> [ASSIGNMENT]
A verbatim copy of the data is wanted, minus any picture in it.

> [INFORMATION SUPPLIED]
= = =
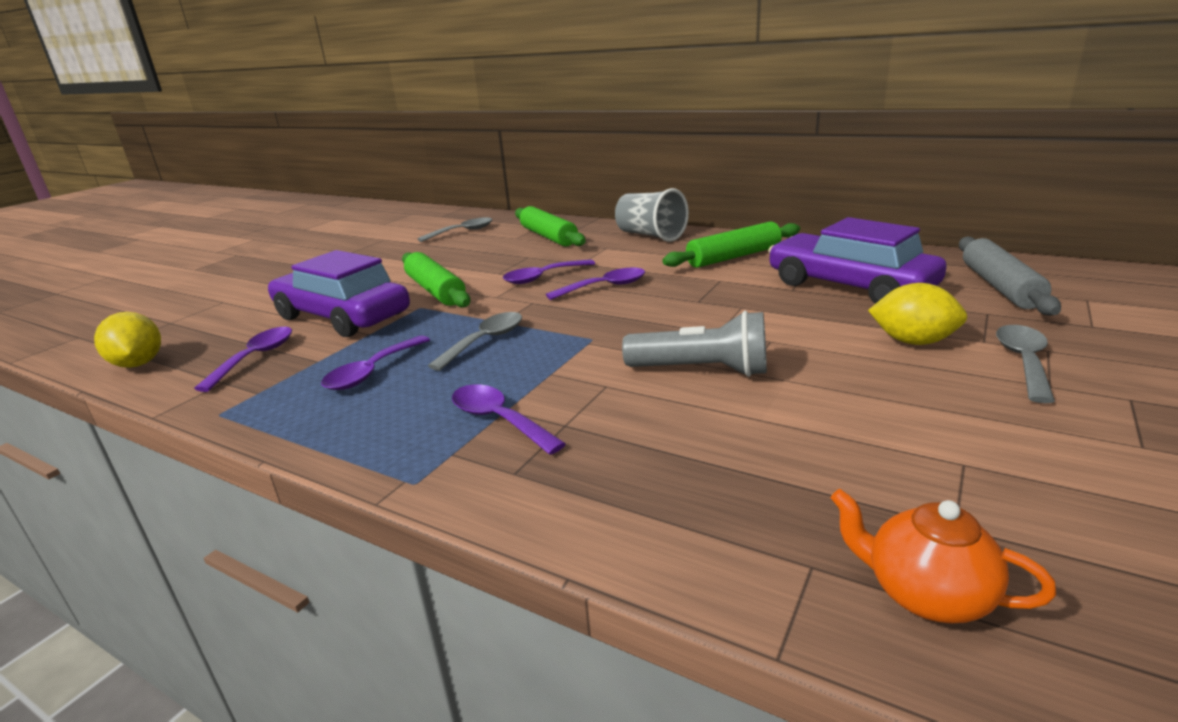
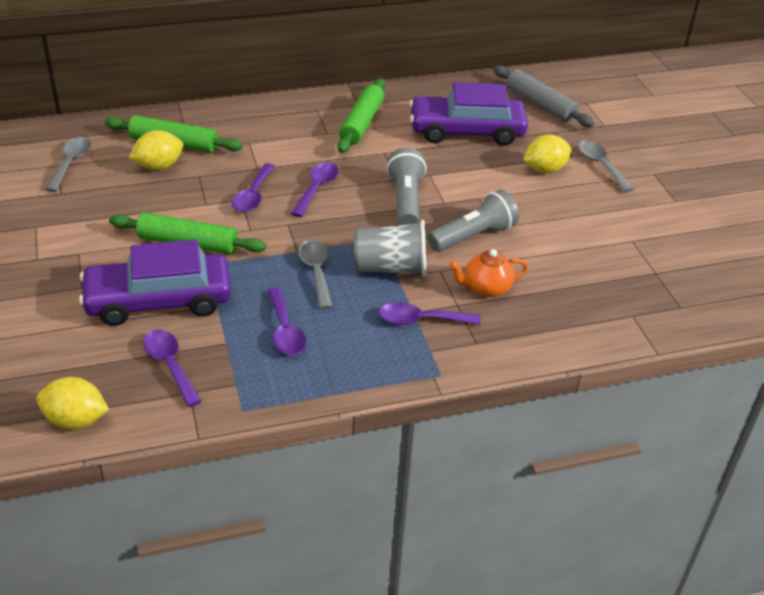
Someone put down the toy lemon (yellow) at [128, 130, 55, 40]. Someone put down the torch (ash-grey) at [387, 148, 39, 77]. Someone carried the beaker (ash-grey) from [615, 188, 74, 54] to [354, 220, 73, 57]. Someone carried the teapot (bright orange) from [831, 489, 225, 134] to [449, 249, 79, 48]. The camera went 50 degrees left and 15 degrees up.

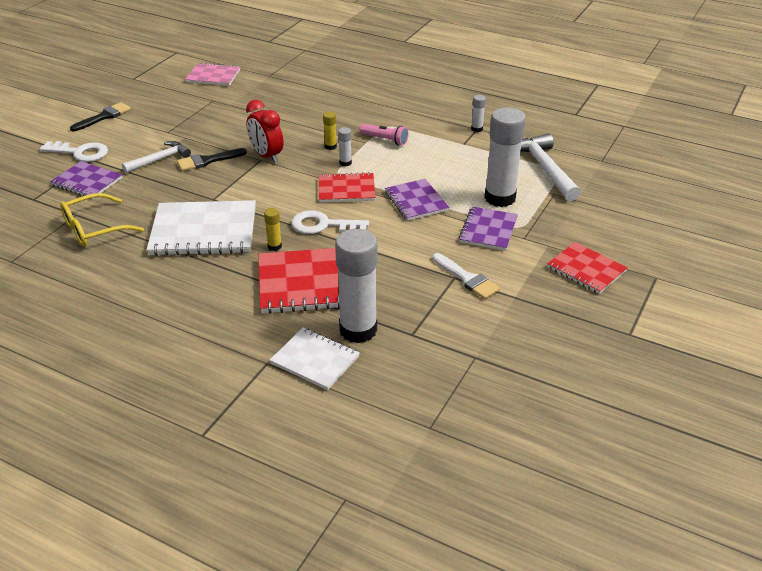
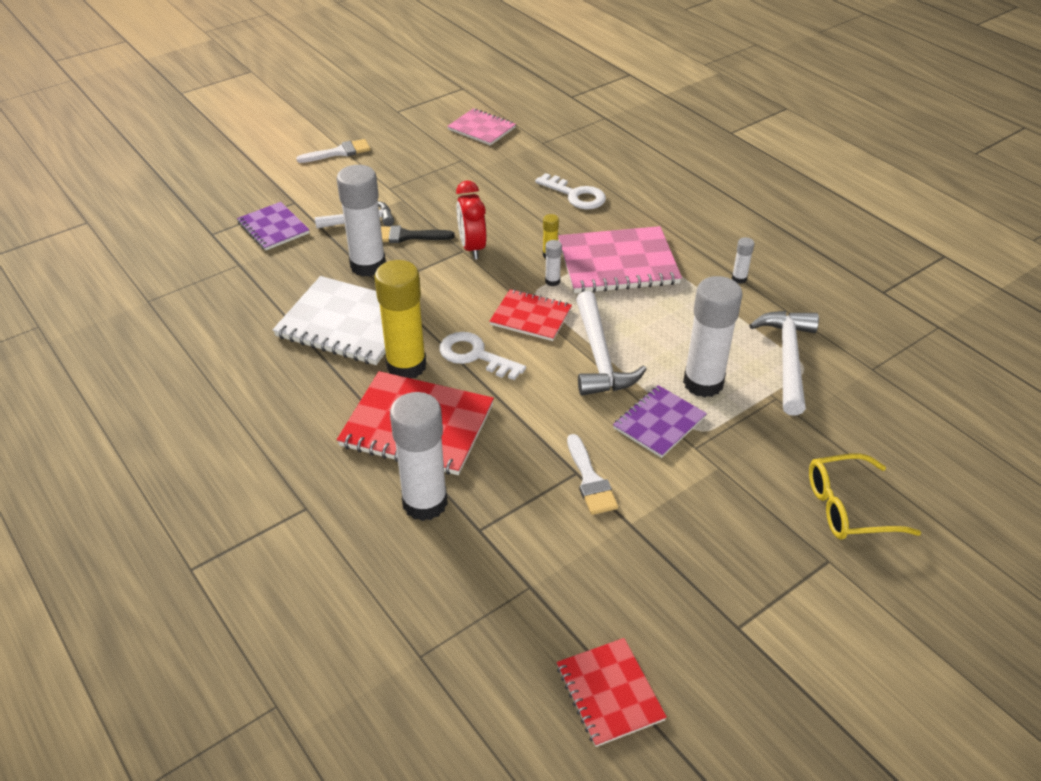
Someone took away the notebook (pure white) at [270, 328, 90, 62]. Someone put down the glue stick (pure white) at [337, 165, 49, 112]. Someone carried the door key (pure white) from [40, 141, 68, 21] to [535, 173, 71, 36]. Someone carried the spectacles (yellow) from [60, 193, 84, 54] to [809, 453, 112, 87]. Someone carried the notebook (crimson) from [547, 242, 81, 52] to [557, 638, 110, 109]. Someone swapped the torch (rosy) at [359, 124, 50, 22] for the notebook (rosy) at [558, 226, 124, 67]. Someone swapped the notebook (royal purple) at [385, 179, 64, 42] for the carpenter's hammer (pure white) at [576, 291, 71, 104]. Someone repainted the paint brush (black) at [70, 102, 61, 29], which became the paint brush (pure white) at [296, 139, 75, 24]. Someone scaled the glue stick (yellow) at [264, 208, 18, 43] by 2.36. The camera went 25 degrees right and 5 degrees up.

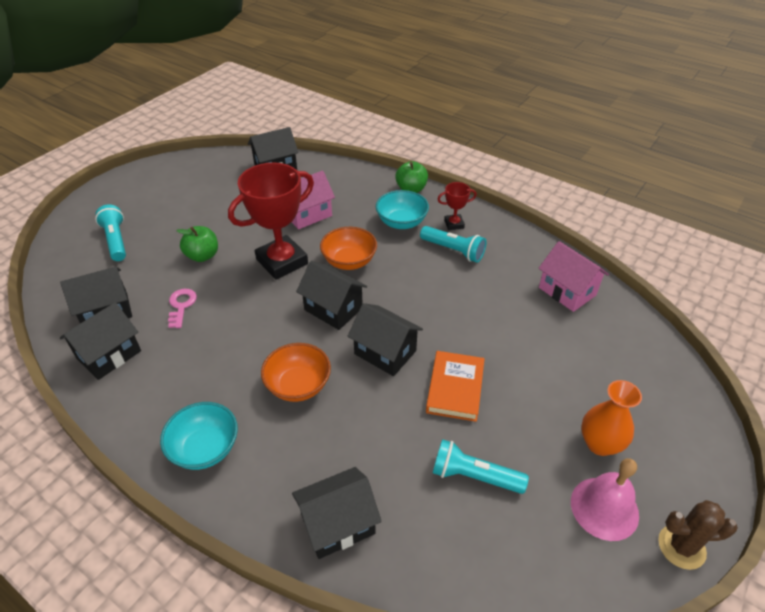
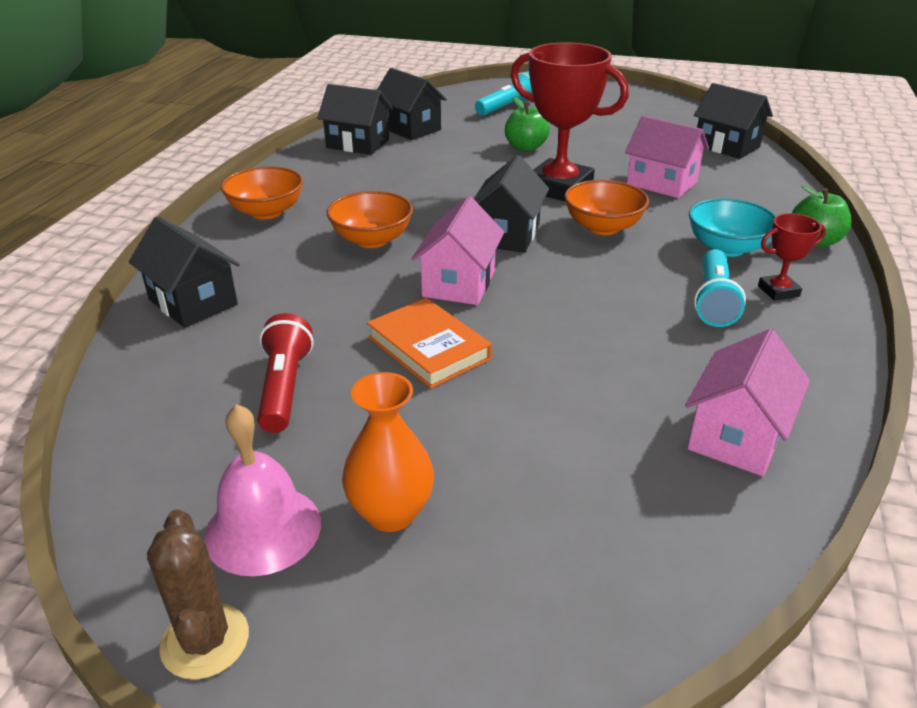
Someone took away the door key (rosy) at [168, 289, 29, 39]. Someone repainted the bowl (aqua) at [160, 402, 78, 68], which became the bowl (bright orange) at [221, 166, 82, 53]. Someone repainted the house (black) at [348, 303, 75, 73], which became the house (rosy) at [412, 196, 92, 109]. Someone repainted the torch (aqua) at [433, 439, 96, 55], which became the torch (crimson) at [257, 313, 57, 120]. Someone rotated the book (bright orange) at [426, 351, 59, 71] by 60 degrees clockwise. Someone rotated the trophy (crimson) at [437, 182, 40, 48] by 75 degrees counterclockwise. The camera went 70 degrees right and 10 degrees down.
= = =
> [ANSWER BOX]
Someone put down the toy lemon (yellow) at [128, 130, 55, 40]. Someone put down the torch (ash-grey) at [387, 148, 39, 77]. Someone carried the beaker (ash-grey) from [615, 188, 74, 54] to [354, 220, 73, 57]. Someone carried the teapot (bright orange) from [831, 489, 225, 134] to [449, 249, 79, 48]. The camera went 50 degrees left and 15 degrees up.

Someone took away the notebook (pure white) at [270, 328, 90, 62]. Someone put down the glue stick (pure white) at [337, 165, 49, 112]. Someone carried the door key (pure white) from [40, 141, 68, 21] to [535, 173, 71, 36]. Someone carried the spectacles (yellow) from [60, 193, 84, 54] to [809, 453, 112, 87]. Someone carried the notebook (crimson) from [547, 242, 81, 52] to [557, 638, 110, 109]. Someone swapped the torch (rosy) at [359, 124, 50, 22] for the notebook (rosy) at [558, 226, 124, 67]. Someone swapped the notebook (royal purple) at [385, 179, 64, 42] for the carpenter's hammer (pure white) at [576, 291, 71, 104]. Someone repainted the paint brush (black) at [70, 102, 61, 29], which became the paint brush (pure white) at [296, 139, 75, 24]. Someone scaled the glue stick (yellow) at [264, 208, 18, 43] by 2.36. The camera went 25 degrees right and 5 degrees up.

Someone took away the door key (rosy) at [168, 289, 29, 39]. Someone repainted the bowl (aqua) at [160, 402, 78, 68], which became the bowl (bright orange) at [221, 166, 82, 53]. Someone repainted the house (black) at [348, 303, 75, 73], which became the house (rosy) at [412, 196, 92, 109]. Someone repainted the torch (aqua) at [433, 439, 96, 55], which became the torch (crimson) at [257, 313, 57, 120]. Someone rotated the book (bright orange) at [426, 351, 59, 71] by 60 degrees clockwise. Someone rotated the trophy (crimson) at [437, 182, 40, 48] by 75 degrees counterclockwise. The camera went 70 degrees right and 10 degrees down.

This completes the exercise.